* _What the exercise asks_
Copy every line of text in the material below word for word, and leave the pictures out.
--- Begin Entries provided ---
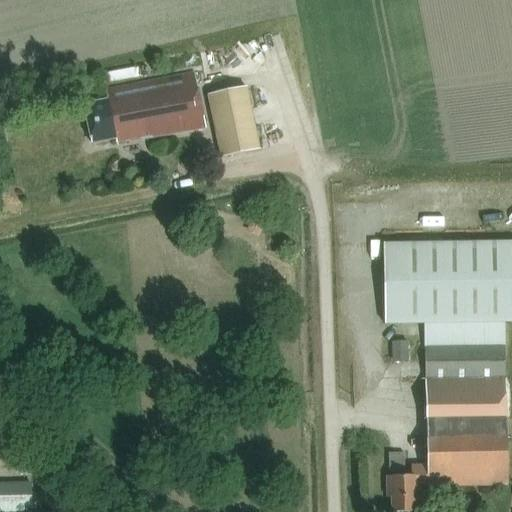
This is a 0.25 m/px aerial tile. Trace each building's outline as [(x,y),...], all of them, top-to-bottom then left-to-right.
[(195,71),(104,89),(106,100),(83,104),(90,143),(114,139),(114,143),(130,140),(131,144),(206,129),(195,71)] [(223,158),(261,151),(248,88),(210,96),(223,158)] [(258,239),(266,226),(253,219),(246,232),(258,239)] [(504,324),(511,324),(511,244),(384,245),(385,325),(424,325),(425,347),(504,346),(504,324)] [(408,342),(391,342),(391,358),(408,358),(408,342)] [(403,478),(403,453),(389,453),(389,478),(387,478),(387,498),(392,498),(392,511),(414,511),(415,499),(418,499),(418,489),(506,487),(504,346),(425,347),(427,466),(410,466),(410,478),(403,478)] [(0,511),(32,511),(32,484),(0,484),(0,511)]
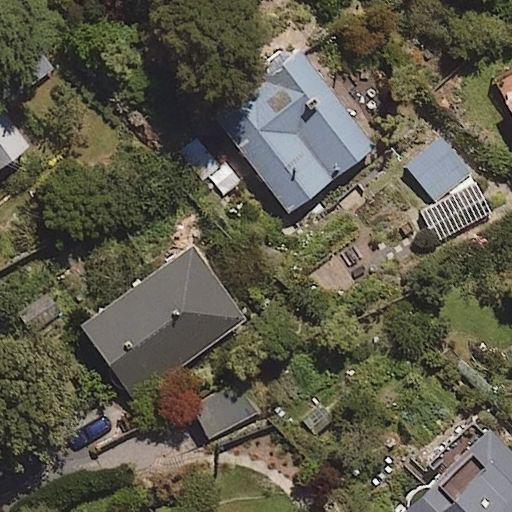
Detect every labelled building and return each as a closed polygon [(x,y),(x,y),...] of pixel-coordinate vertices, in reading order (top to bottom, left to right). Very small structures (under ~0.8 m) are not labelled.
[(381,154),(295,42),(207,109),(293,222),(381,154)] [(511,81),(500,89),(511,109),(511,81)] [(0,159),(28,140),(0,101),(0,159)] [(493,201),(438,129),(401,157),(434,200),(413,216),(435,245),(493,201)] [(241,177),(191,131),(176,148),(225,194),(241,177)] [(38,173),(0,193),(0,258),(65,223),(38,173)] [(241,314),(182,232),(72,311),(131,392),(241,314)] [(237,378),(190,400),(207,437),(254,415),(237,378)] [(104,404),(64,424),(74,444),(114,425),(104,404)] [(511,511),(511,442),(477,404),(414,462),(420,469),(387,499),(398,511),(511,511)] [(159,511),(149,502),(138,511),(159,511)]
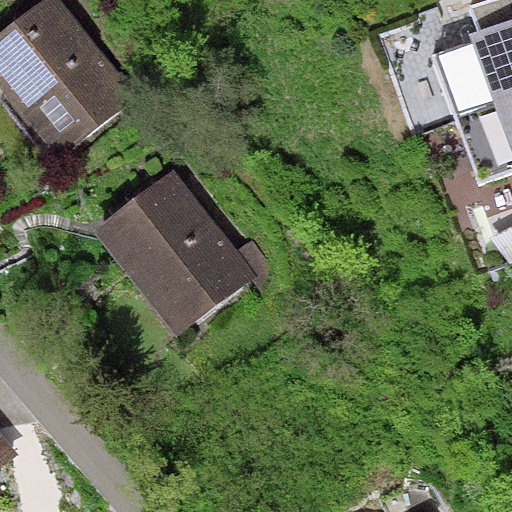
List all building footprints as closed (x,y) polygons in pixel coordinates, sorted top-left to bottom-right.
[(142,96),(60,0),(49,0),(0,42),(0,88),(64,163),(142,96)] [(511,0),(508,0),(472,13),(481,37),(464,42),(470,58),(437,69),(455,122),(511,102),(511,0)] [(511,102),(456,123),(475,175),(508,164),(511,175),(511,102)] [(258,278),(172,176),(93,243),(180,344),(258,278)] [(0,432),(0,480),(22,465),(0,432)]
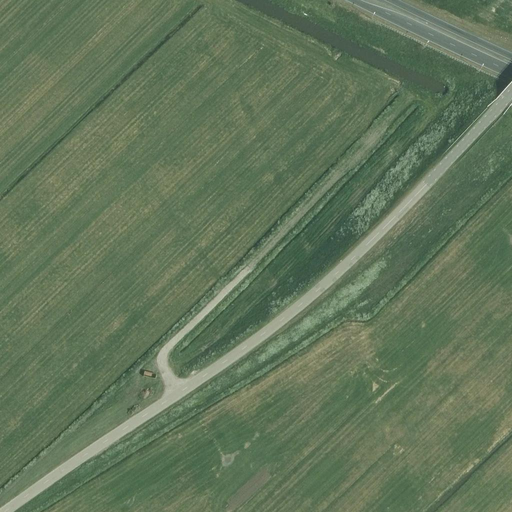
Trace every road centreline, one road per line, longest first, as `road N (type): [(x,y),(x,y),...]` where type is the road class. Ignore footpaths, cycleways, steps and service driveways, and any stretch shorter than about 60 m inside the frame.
road 1 (tertiary): [(4,511),(278,324),(511,92)]
road 2 (trunk): [(354,0),(511,72)]
road 3 (trunk): [(511,57),(391,0)]
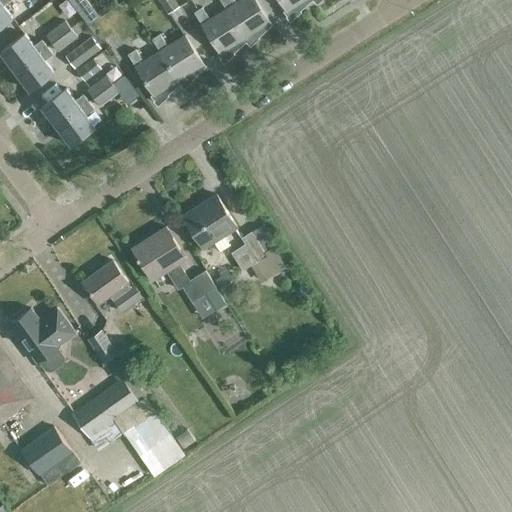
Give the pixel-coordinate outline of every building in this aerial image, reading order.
[(0,0),(0,26),(13,17),(4,5),(10,0),(0,0)] [(26,0),(23,3),(32,14),(49,2),(47,0),(26,0)] [(70,0),(89,25),(99,17),(86,0),(70,0)] [(179,6),(175,0),(158,0),(168,13),(179,6)] [(231,0),(220,0),(226,9),(244,38),(250,46),(259,39),(258,37),(272,24),(270,21),(256,0),(239,0),(234,4),(231,0)] [(279,0),(286,10),(283,12),(289,19),(291,18),(294,22),(305,12),(304,10),(313,2),(315,5),(316,4),(313,0),(279,0)] [(244,38),(226,9),(210,19),(202,7),(194,12),(220,52),(218,53),(217,53),(224,61),(238,49),(237,48),(235,44),(244,38)] [(52,43),(71,28),(65,21),(46,35),(52,43)] [(77,37),(71,28),(52,43),(58,51),(77,37)] [(25,33),(1,51),(15,70),(46,47),(40,40),(34,45),(25,33)] [(196,76),(193,70),(204,64),(185,35),(168,46),(160,33),(152,38),(160,51),(178,80),(184,86),(196,76)] [(91,37),(80,46),(66,57),(74,68),(100,49),(91,37)] [(46,47),(15,70),(30,90),(54,72),(44,59),(51,54),(46,47)] [(178,80),(160,51),(143,61),(136,49),(128,54),(153,94),(153,95),(152,94),(152,95),(158,103),(172,91),(171,90),(168,86),(178,80)] [(93,57),(76,69),(85,81),(101,68),(93,57)] [(136,89),(124,74),(122,71),(110,80),(113,83),(119,91),(124,98),(136,89)] [(113,83),(110,80),(107,75),(87,90),(93,98),(113,83)] [(119,91),(113,83),(93,98),(100,106),(119,91)] [(81,95),(75,100),(66,88),(42,106),(57,125),(87,103),(81,95)] [(87,103),(57,125),(71,145),(95,127),(86,114),(92,109),(87,103)] [(217,194),(183,216),(203,248),(212,242),(219,252),(230,245),(224,235),(237,226),(217,194)] [(166,226),(132,248),(153,280),(167,271),(179,289),(183,286),(193,302),(206,294),(216,288),(217,287),(206,270),(190,280),(179,263),(187,258),(166,226)] [(242,238),(245,243),(231,252),(242,270),(250,265),(261,282),(285,266),(272,247),(265,252),(252,231),(242,238)] [(128,282),(113,260),(83,281),(98,303),(110,295),(128,282)] [(214,280),(220,288),(225,296),(235,290),(224,274),(214,280)] [(128,282),(110,295),(122,312),(143,297),(135,285),(132,288),(128,282)] [(226,303),(216,288),(206,294),(216,309),(226,303)] [(63,358),(55,348),(59,346),(58,345),(76,332),(58,307),(40,320),(31,308),(10,323),(45,372),(50,372),(61,364),(63,358)] [(118,353),(102,329),(87,339),(103,363),(115,355),(118,353)] [(127,347),(118,353),(115,355),(121,363),(128,372),(139,364),(127,347)] [(0,423),(35,397),(0,350),(0,423)] [(90,437),(113,420),(140,401),(123,377),(72,413),(90,437)] [(133,427),(163,469),(183,453),(154,412),(133,427)] [(113,420),(90,437),(88,438),(98,452),(123,433),(113,420)] [(19,450),(38,476),(71,452),(52,426),(19,450)] [(187,429),(176,436),(184,447),(195,440),(187,429)]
--- End Entries provided ---
* _Finished answer_
This is a 0.25 m/px aerial tile. Trace each building's outline as [(x,y),...], all of them, top-to-bottom then left-to-right.
[(195,71),(104,89),(106,100),(83,104),(90,143),(114,139),(114,143),(130,140),(131,144),(206,129),(195,71)] [(223,158),(261,151),(248,88),(210,96),(223,158)] [(258,239),(266,226),(253,219),(246,232),(258,239)] [(504,324),(511,324),(511,244),(384,245),(385,325),(424,325),(425,347),(504,346),(504,324)] [(408,342),(391,342),(391,358),(408,358),(408,342)] [(403,478),(403,453),(389,453),(389,478),(387,478),(387,498),(392,498),(392,511),(414,511),(415,499),(418,499),(418,489),(506,487),(504,346),(425,347),(427,466),(410,466),(410,478),(403,478)] [(0,511),(32,511),(32,484),(0,484),(0,511)]
Detect every labelled building and return each as a closed polygon [(x,y),(x,y),...] of pixel-coordinate vertices, in reading order (top to bottom, left to right). Very small structures (under ~0.8 m) are not labelled.
[(381,154),(295,42),(207,109),(293,222),(381,154)] [(511,81),(500,89),(511,109),(511,81)] [(0,159),(28,140),(0,101),(0,159)] [(493,201),(438,129),(401,157),(434,200),(413,216),(435,245),(493,201)] [(241,177),(191,131),(176,148),(225,194),(241,177)] [(38,173),(0,193),(0,258),(65,223),(38,173)] [(241,314),(182,232),(72,311),(131,392),(241,314)] [(237,378),(190,400),(207,437),(254,415),(237,378)] [(104,404),(64,424),(74,444),(114,425),(104,404)] [(511,511),(511,442),(477,404),(414,462),(420,469),(387,499),(398,511),(511,511)] [(159,511),(149,502),(138,511),(159,511)]
List all building footprints as closed (x,y) polygons in pixel coordinates, sorted top-left to bottom-right.
[(142,96),(60,0),(49,0),(0,42),(0,88),(64,163),(142,96)] [(511,0),(508,0),(472,13),(481,37),(464,42),(470,58),(437,69),(455,122),(511,102),(511,0)] [(511,102),(456,123),(475,175),(508,164),(511,175),(511,102)] [(258,278),(172,176),(93,243),(180,344),(258,278)] [(0,432),(0,480),(22,465),(0,432)]
Trace every road centreline, one road per line, longest first, as `road N (type): [(x,y),(x,y),...]` where type is the road class. Ignore footpaths, cycleways, steps and service driveways, and any stretch shorter than about 60 m inside the frame.
road 1 (tertiary): [(4,511),(278,324),(511,92)]
road 2 (trunk): [(354,0),(511,72)]
road 3 (trunk): [(511,57),(391,0)]
Give the pixel-coordinate outline of every building in this aerial image, reading order.
[(0,0),(0,26),(13,17),(4,5),(10,0),(0,0)] [(26,0),(23,3),(32,14),(49,2),(47,0),(26,0)] [(70,0),(89,25),(99,17),(86,0),(70,0)] [(179,6),(175,0),(158,0),(168,13),(179,6)] [(231,0),(220,0),(226,9),(244,38),(250,46),(259,39),(258,37),(272,24),(270,21),(256,0),(239,0),(234,4),(231,0)] [(279,0),(286,10),(283,12),(289,19),(291,18),(294,22),(305,12),(304,10),(313,2),(315,5),(316,4),(313,0),(279,0)] [(244,38),(226,9),(210,19),(202,7),(194,12),(220,52),(218,53),(217,53),(224,61),(238,49),(237,48),(235,44),(244,38)] [(52,43),(71,28),(65,21),(46,35),(52,43)] [(77,37),(71,28),(52,43),(58,51),(77,37)] [(25,33),(1,51),(15,70),(46,47),(40,40),(34,45),(25,33)] [(196,76),(193,70),(204,64),(185,35),(168,46),(160,33),(152,38),(160,51),(178,80),(184,86),(196,76)] [(91,37),(80,46),(66,57),(74,68),(100,49),(91,37)] [(46,47),(15,70),(30,90),(54,72),(44,59),(51,54),(46,47)] [(178,80),(160,51),(143,61),(136,49),(128,54),(153,94),(153,95),(152,94),(152,95),(158,103),(172,91),(171,90),(168,86),(178,80)] [(93,57),(76,69),(85,81),(101,68),(93,57)] [(136,89),(124,74),(122,71),(110,80),(113,83),(119,91),(124,98),(136,89)] [(113,83),(110,80),(107,75),(87,90),(93,98),(113,83)] [(119,91),(113,83),(93,98),(100,106),(119,91)] [(81,95),(75,100),(66,88),(42,106),(57,125),(87,103),(81,95)] [(87,103),(57,125),(71,145),(95,127),(86,114),(92,109),(87,103)] [(217,194),(183,216),(203,248),(212,242),(219,252),(230,245),(224,235),(237,226),(217,194)] [(166,226),(132,248),(153,280),(167,271),(179,289),(183,286),(193,302),(206,294),(216,288),(217,287),(206,270),(190,280),(179,263),(187,258),(166,226)] [(242,238),(245,243),(231,252),(242,270),(250,265),(261,282),(285,266),(272,247),(265,252),(252,231),(242,238)] [(128,282),(113,260),(83,281),(98,303),(110,295),(128,282)] [(214,280),(220,288),(225,296),(235,290),(224,274),(214,280)] [(128,282),(110,295),(122,312),(143,297),(135,285),(132,288),(128,282)] [(226,303),(216,288),(206,294),(216,309),(226,303)] [(63,358),(55,348),(59,346),(58,345),(76,332),(58,307),(40,320),(31,308),(10,323),(45,372),(50,372),(61,364),(63,358)] [(118,353),(102,329),(87,339),(103,363),(115,355),(118,353)] [(127,347),(118,353),(115,355),(121,363),(128,372),(139,364),(127,347)] [(0,423),(35,397),(0,350),(0,423)] [(90,437),(113,420),(140,401),(123,377),(72,413),(90,437)] [(133,427),(163,469),(183,453),(154,412),(133,427)] [(113,420),(90,437),(88,438),(98,452),(123,433),(113,420)] [(19,450),(38,476),(71,452),(52,426),(19,450)] [(187,429),(176,436),(184,447),(195,440),(187,429)]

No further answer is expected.